▸ Task
An exact copy of the entries is needed, with every picture left out.

┏━━

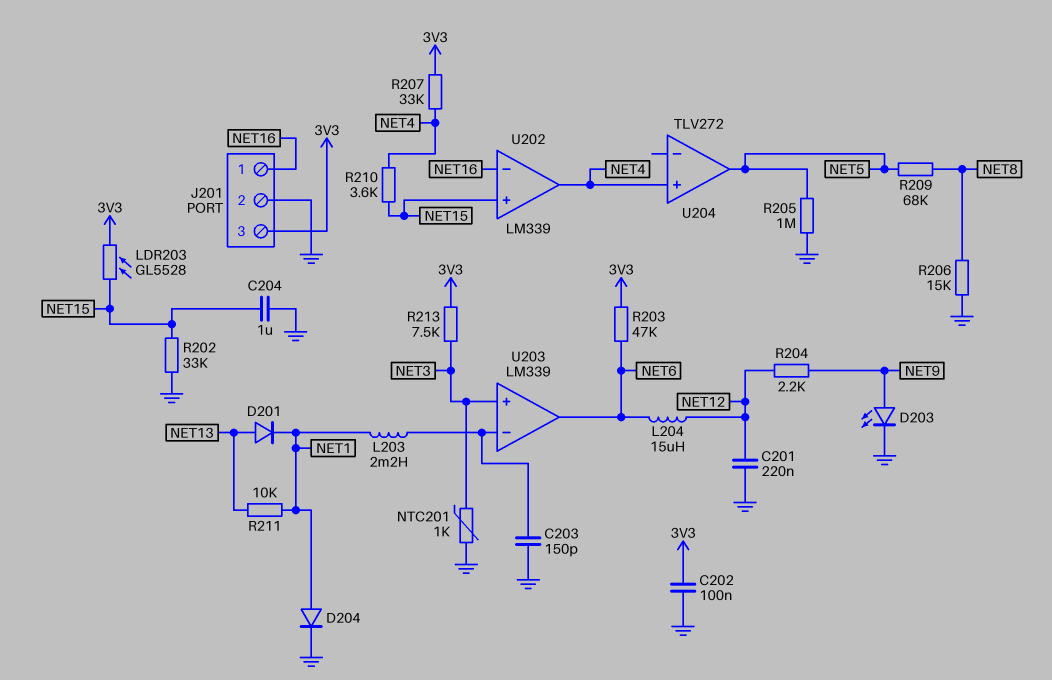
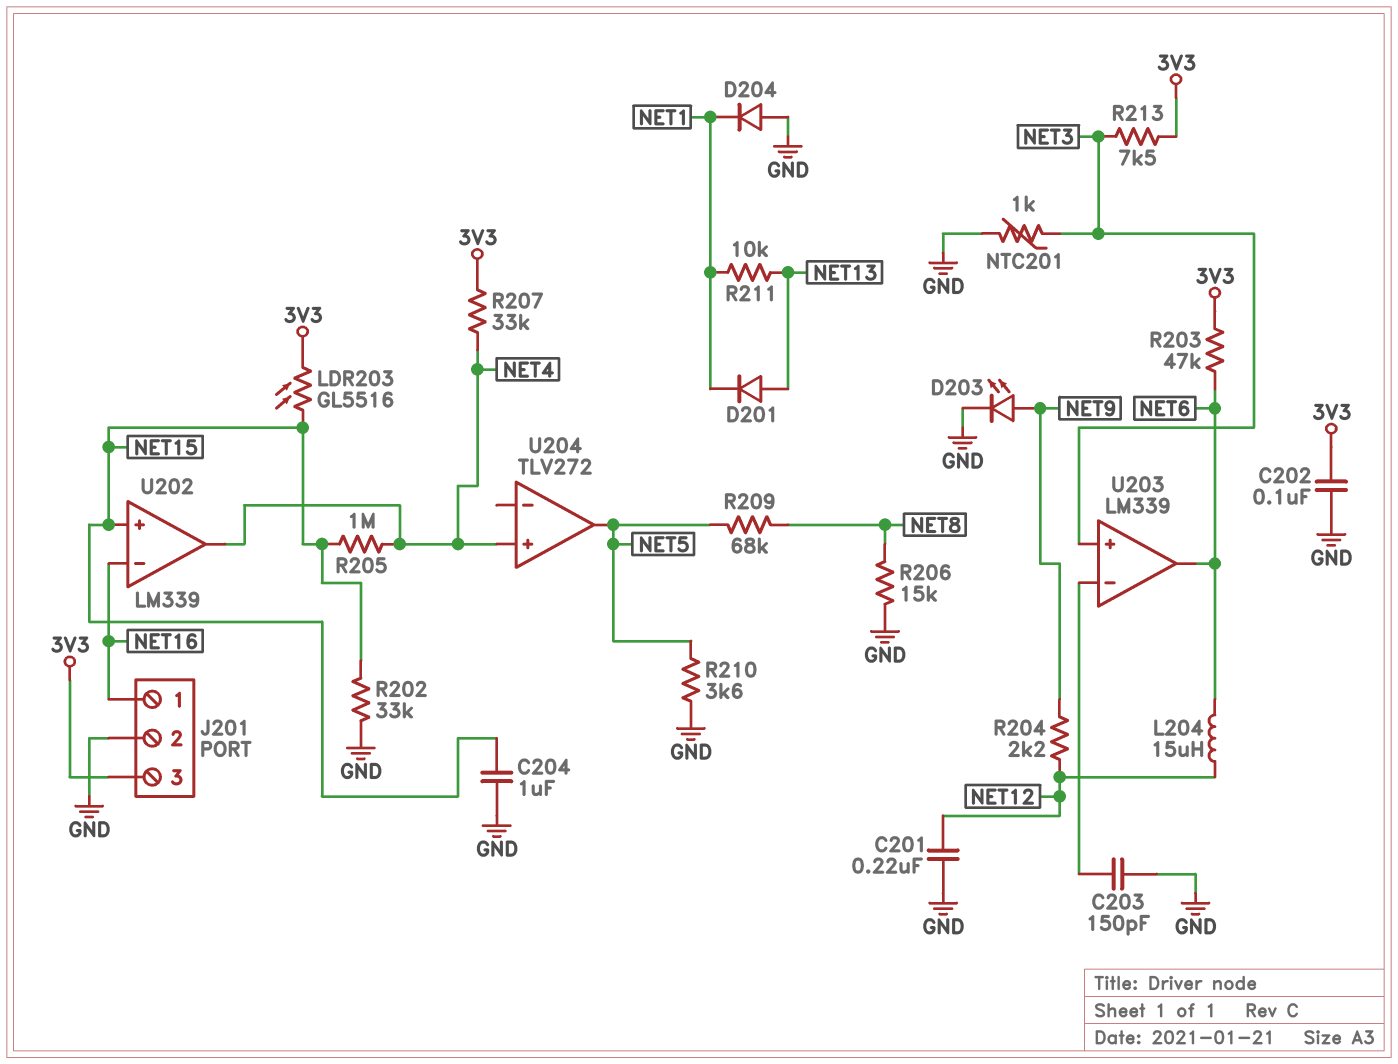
D204: diode (A NET1, K GND) -> diode (A GND, K NET1)
L203: 2.2mH (NET1, U203/in-) -> none
LDR203: GL5528 (3V3, NET15) -> GL5516 (3V3, NET15)
R205: 1M (GND, NET5) -> 1M (NET4, NET15)
R210: 3.6k (NET4, NET15) -> 3.6k (GND, NET5)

┗━━

▸ Reply to the task
D204: diode (A NET1, K GND) -> diode (A GND, K NET1)
L203: 2.2mH (NET1, U203/in-) -> none
LDR203: GL5528 (3V3, NET15) -> GL5516 (3V3, NET15)
R205: 1M (GND, NET5) -> 1M (NET4, NET15)
R210: 3.6k (NET4, NET15) -> 3.6k (GND, NET5)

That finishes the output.